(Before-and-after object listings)
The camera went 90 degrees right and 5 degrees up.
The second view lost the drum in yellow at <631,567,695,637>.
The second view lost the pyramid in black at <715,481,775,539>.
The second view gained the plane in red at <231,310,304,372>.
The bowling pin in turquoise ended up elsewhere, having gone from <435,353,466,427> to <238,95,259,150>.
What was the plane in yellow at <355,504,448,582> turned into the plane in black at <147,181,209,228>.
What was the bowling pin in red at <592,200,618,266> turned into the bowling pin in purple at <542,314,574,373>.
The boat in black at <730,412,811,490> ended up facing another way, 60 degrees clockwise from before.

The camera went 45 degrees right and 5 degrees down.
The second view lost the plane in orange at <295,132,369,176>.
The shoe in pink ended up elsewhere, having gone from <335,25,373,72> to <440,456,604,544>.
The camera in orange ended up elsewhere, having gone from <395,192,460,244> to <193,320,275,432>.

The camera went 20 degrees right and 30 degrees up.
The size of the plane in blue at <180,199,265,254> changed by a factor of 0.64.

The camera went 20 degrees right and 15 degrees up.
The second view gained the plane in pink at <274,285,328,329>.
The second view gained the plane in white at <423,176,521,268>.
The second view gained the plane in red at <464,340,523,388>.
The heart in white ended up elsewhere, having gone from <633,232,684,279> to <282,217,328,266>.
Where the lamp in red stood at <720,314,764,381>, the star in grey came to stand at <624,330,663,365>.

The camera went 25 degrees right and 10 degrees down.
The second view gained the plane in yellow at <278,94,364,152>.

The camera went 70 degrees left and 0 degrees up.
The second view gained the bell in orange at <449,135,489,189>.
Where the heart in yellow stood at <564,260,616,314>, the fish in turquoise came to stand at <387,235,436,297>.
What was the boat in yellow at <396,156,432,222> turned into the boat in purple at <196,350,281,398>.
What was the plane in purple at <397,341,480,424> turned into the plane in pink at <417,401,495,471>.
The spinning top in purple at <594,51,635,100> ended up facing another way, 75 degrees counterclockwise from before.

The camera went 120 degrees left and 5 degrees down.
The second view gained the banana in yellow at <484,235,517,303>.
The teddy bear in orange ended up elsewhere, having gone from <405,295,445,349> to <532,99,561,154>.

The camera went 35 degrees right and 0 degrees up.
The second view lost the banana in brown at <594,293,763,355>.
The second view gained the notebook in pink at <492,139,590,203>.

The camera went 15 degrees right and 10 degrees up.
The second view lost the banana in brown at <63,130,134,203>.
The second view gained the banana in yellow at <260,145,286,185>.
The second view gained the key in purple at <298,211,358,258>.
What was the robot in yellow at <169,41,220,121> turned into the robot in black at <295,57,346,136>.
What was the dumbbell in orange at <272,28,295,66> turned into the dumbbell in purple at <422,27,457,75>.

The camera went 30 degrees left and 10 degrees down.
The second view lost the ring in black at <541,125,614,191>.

**Task brief**
Copy out every record exactly.

**Solution**
The camera went 90 degrees right and 5 degrees up.
The second view lost the drum in yellow at <631,567,695,637>.
The second view lost the pyramid in black at <715,481,775,539>.
The second view gained the plane in red at <231,310,304,372>.
The bowling pin in turquoise ended up elsewhere, having gone from <435,353,466,427> to <238,95,259,150>.
What was the plane in yellow at <355,504,448,582> turned into the plane in black at <147,181,209,228>.
What was the bowling pin in red at <592,200,618,266> turned into the bowling pin in purple at <542,314,574,373>.
The boat in black at <730,412,811,490> ended up facing another way, 60 degrees clockwise from before.

The camera went 45 degrees right and 5 degrees down.
The second view lost the plane in orange at <295,132,369,176>.
The shoe in pink ended up elsewhere, having gone from <335,25,373,72> to <440,456,604,544>.
The camera in orange ended up elsewhere, having gone from <395,192,460,244> to <193,320,275,432>.

The camera went 20 degrees right and 30 degrees up.
The size of the plane in blue at <180,199,265,254> changed by a factor of 0.64.

The camera went 20 degrees right and 15 degrees up.
The second view gained the plane in pink at <274,285,328,329>.
The second view gained the plane in white at <423,176,521,268>.
The second view gained the plane in red at <464,340,523,388>.
The heart in white ended up elsewhere, having gone from <633,232,684,279> to <282,217,328,266>.
Where the lamp in red stood at <720,314,764,381>, the star in grey came to stand at <624,330,663,365>.

The camera went 25 degrees right and 10 degrees down.
The second view gained the plane in yellow at <278,94,364,152>.

The camera went 70 degrees left and 0 degrees up.
The second view gained the bell in orange at <449,135,489,189>.
Where the heart in yellow stood at <564,260,616,314>, the fish in turquoise came to stand at <387,235,436,297>.
What was the boat in yellow at <396,156,432,222> turned into the boat in purple at <196,350,281,398>.
What was the plane in purple at <397,341,480,424> turned into the plane in pink at <417,401,495,471>.
The spinning top in purple at <594,51,635,100> ended up facing another way, 75 degrees counterclockwise from before.

The camera went 120 degrees left and 5 degrees down.
The second view gained the banana in yellow at <484,235,517,303>.
The teddy bear in orange ended up elsewhere, having gone from <405,295,445,349> to <532,99,561,154>.

The camera went 35 degrees right and 0 degrees up.
The second view lost the banana in brown at <594,293,763,355>.
The second view gained the notebook in pink at <492,139,590,203>.

The camera went 15 degrees right and 10 degrees up.
The second view lost the banana in brown at <63,130,134,203>.
The second view gained the banana in yellow at <260,145,286,185>.
The second view gained the key in purple at <298,211,358,258>.
What was the robot in yellow at <169,41,220,121> turned into the robot in black at <295,57,346,136>.
What was the dumbbell in orange at <272,28,295,66> turned into the dumbbell in purple at <422,27,457,75>.

The camera went 30 degrees left and 10 degrees down.
The second view lost the ring in black at <541,125,614,191>.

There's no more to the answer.